_What the task asks_.
Given the material below, return only the lines starting at the line with "Tour.java: [215,179,404,289] ->" and ending at the line with "blue.png: [498,415,518,440] ->", exactly as they appear.

_Records shown_.

*** Block opens ***

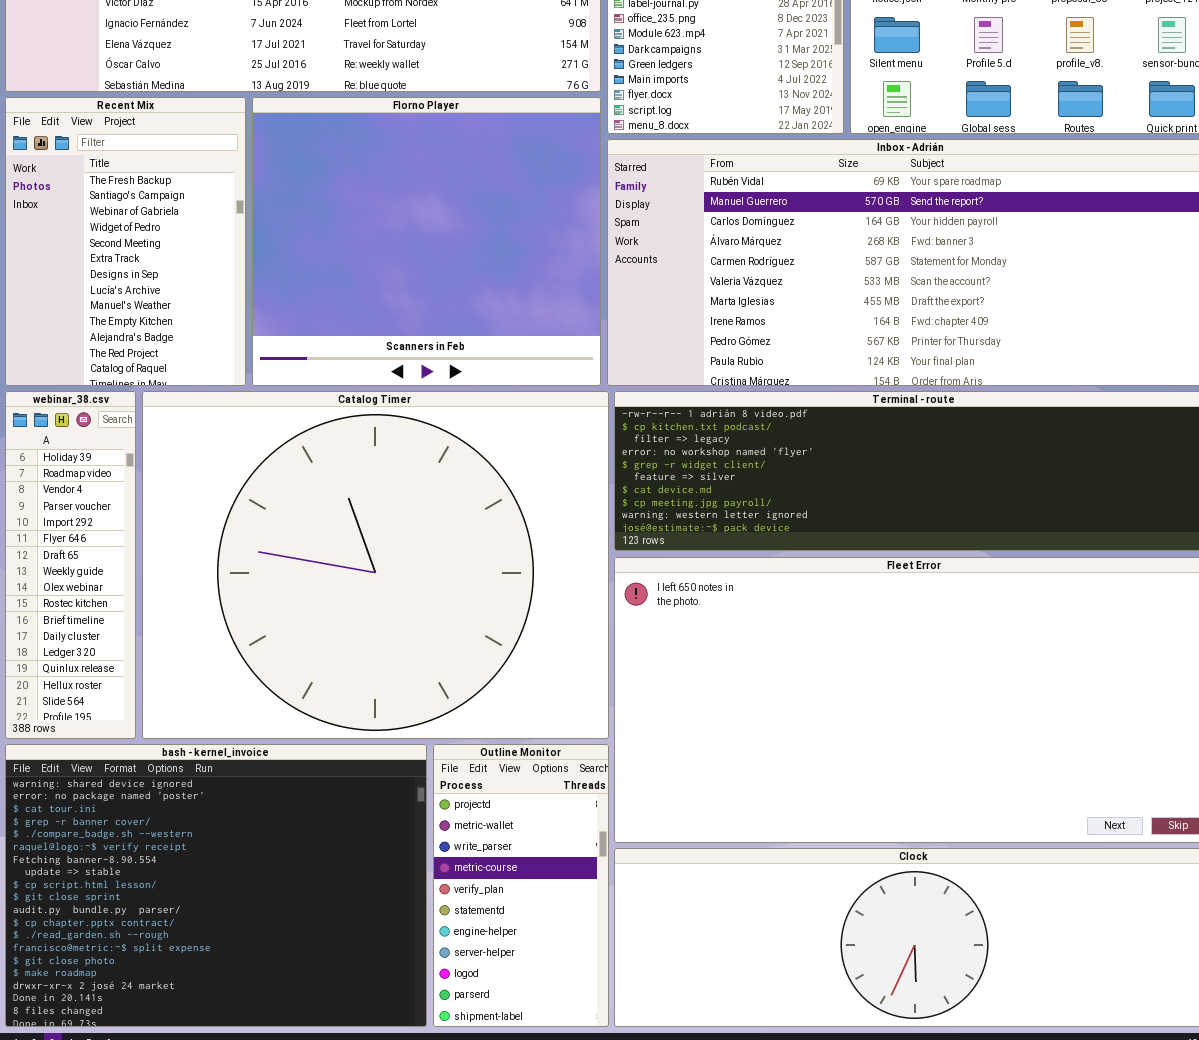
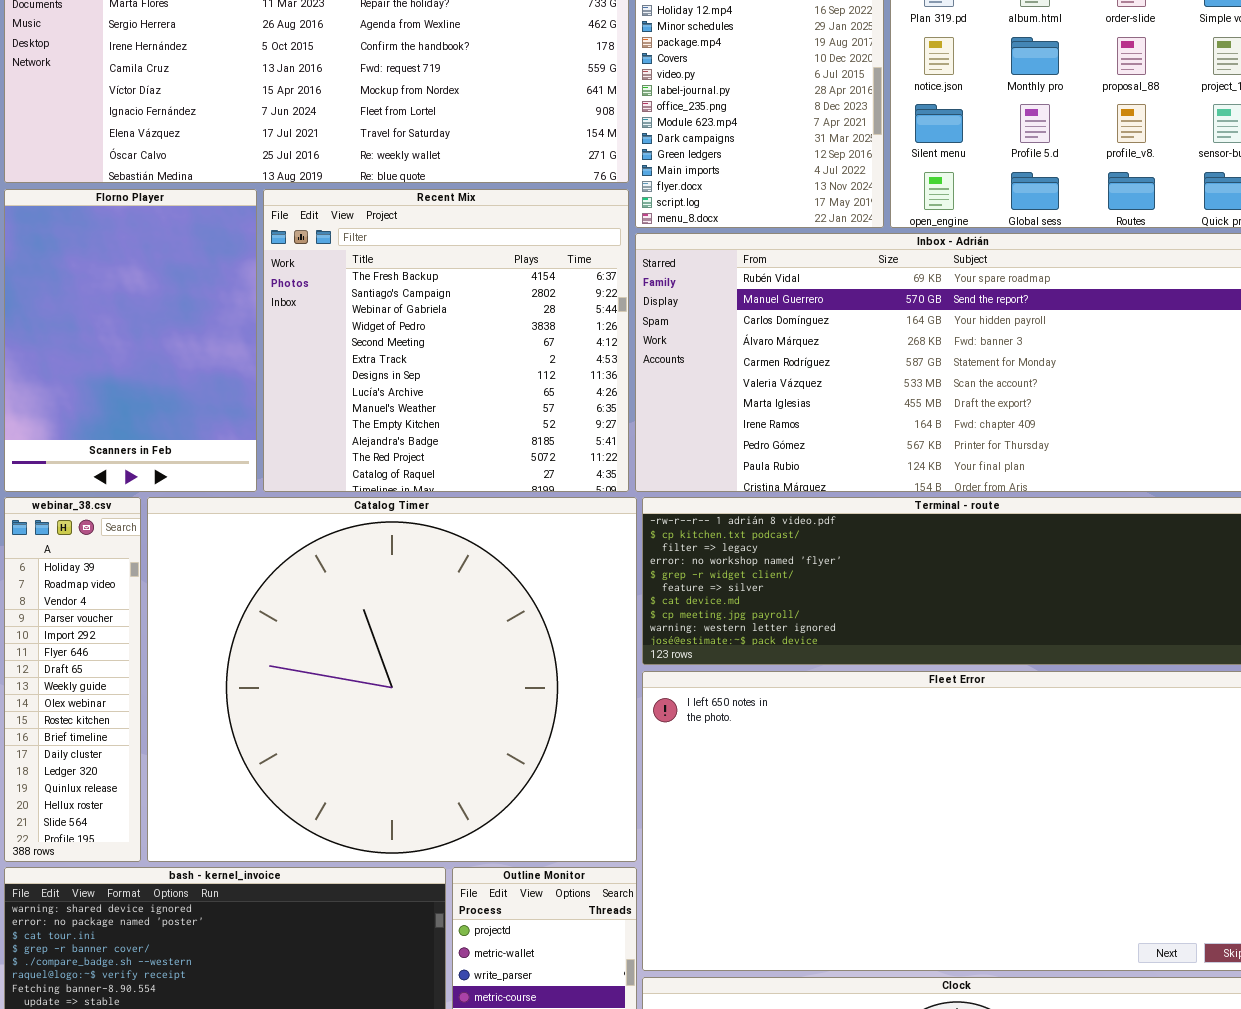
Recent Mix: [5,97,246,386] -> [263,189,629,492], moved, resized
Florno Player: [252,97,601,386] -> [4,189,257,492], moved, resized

*** Block closes ***
*** Block opens ***

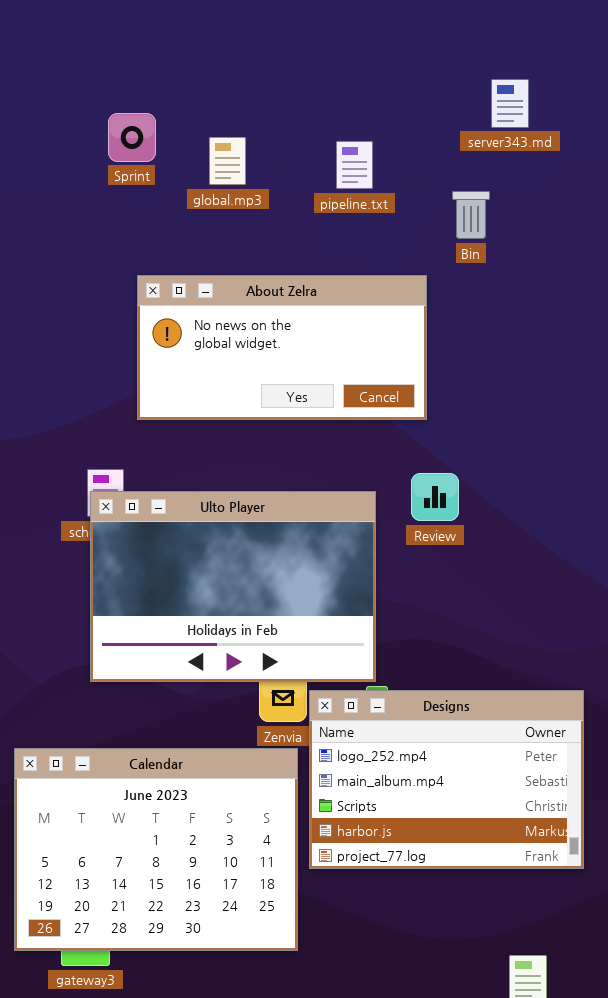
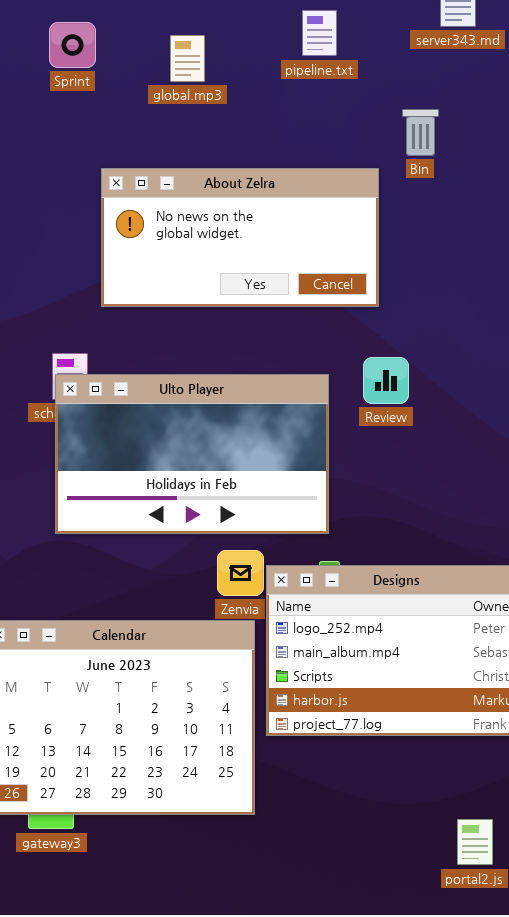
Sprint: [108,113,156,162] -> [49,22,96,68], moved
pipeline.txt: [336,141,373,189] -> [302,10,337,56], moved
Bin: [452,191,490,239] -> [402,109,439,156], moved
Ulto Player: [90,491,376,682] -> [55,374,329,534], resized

*** Block closes ***
*** Block opens ***

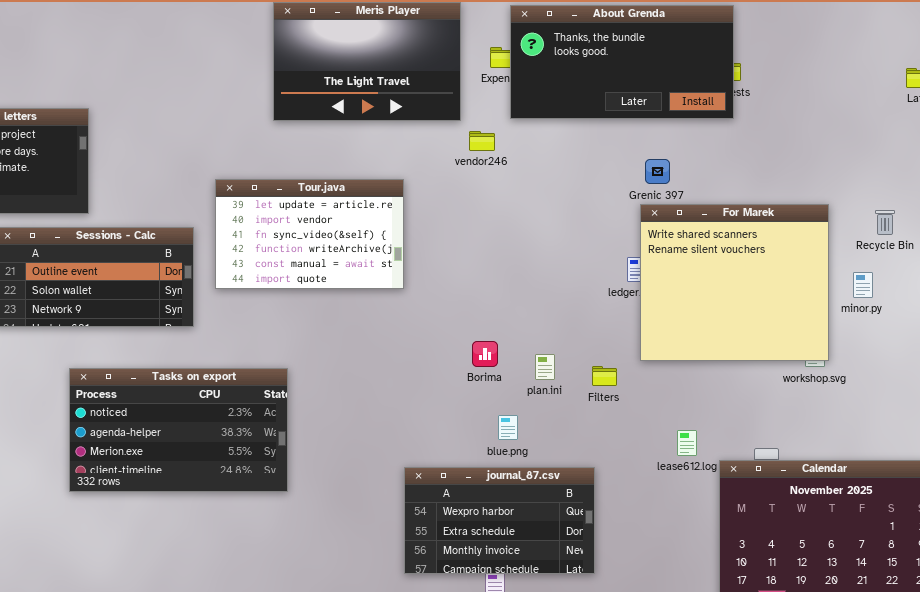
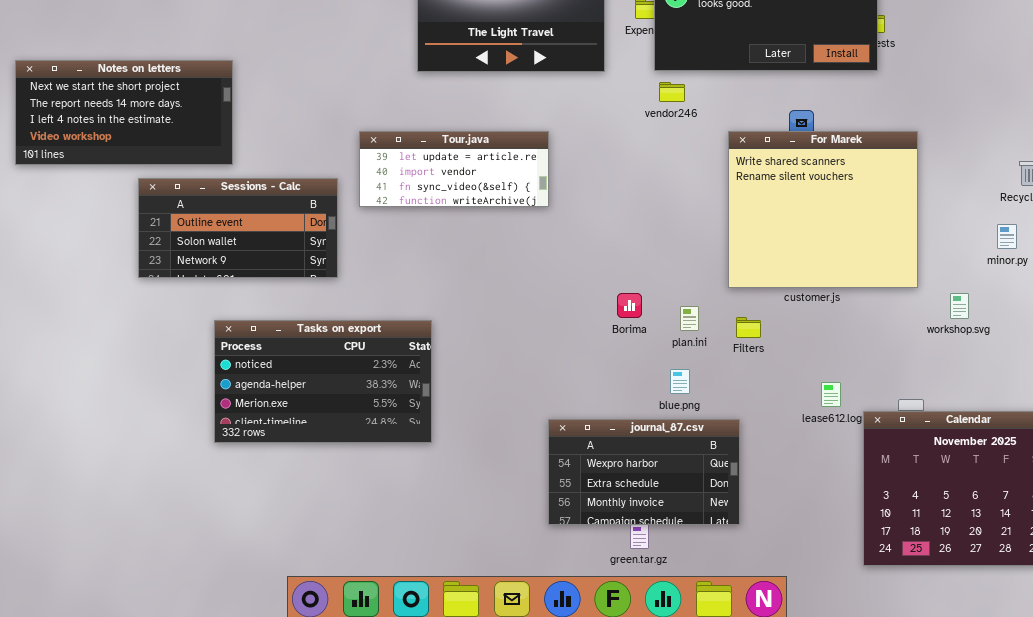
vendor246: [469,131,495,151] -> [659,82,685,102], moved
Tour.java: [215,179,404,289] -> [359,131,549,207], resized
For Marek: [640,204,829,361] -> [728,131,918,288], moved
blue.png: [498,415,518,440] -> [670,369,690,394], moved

*** Block closes ***

_Result for this exercise_.
Tour.java: [215,179,404,289] -> [359,131,549,207], resized
For Marek: [640,204,829,361] -> [728,131,918,288], moved
blue.png: [498,415,518,440] -> [670,369,690,394], moved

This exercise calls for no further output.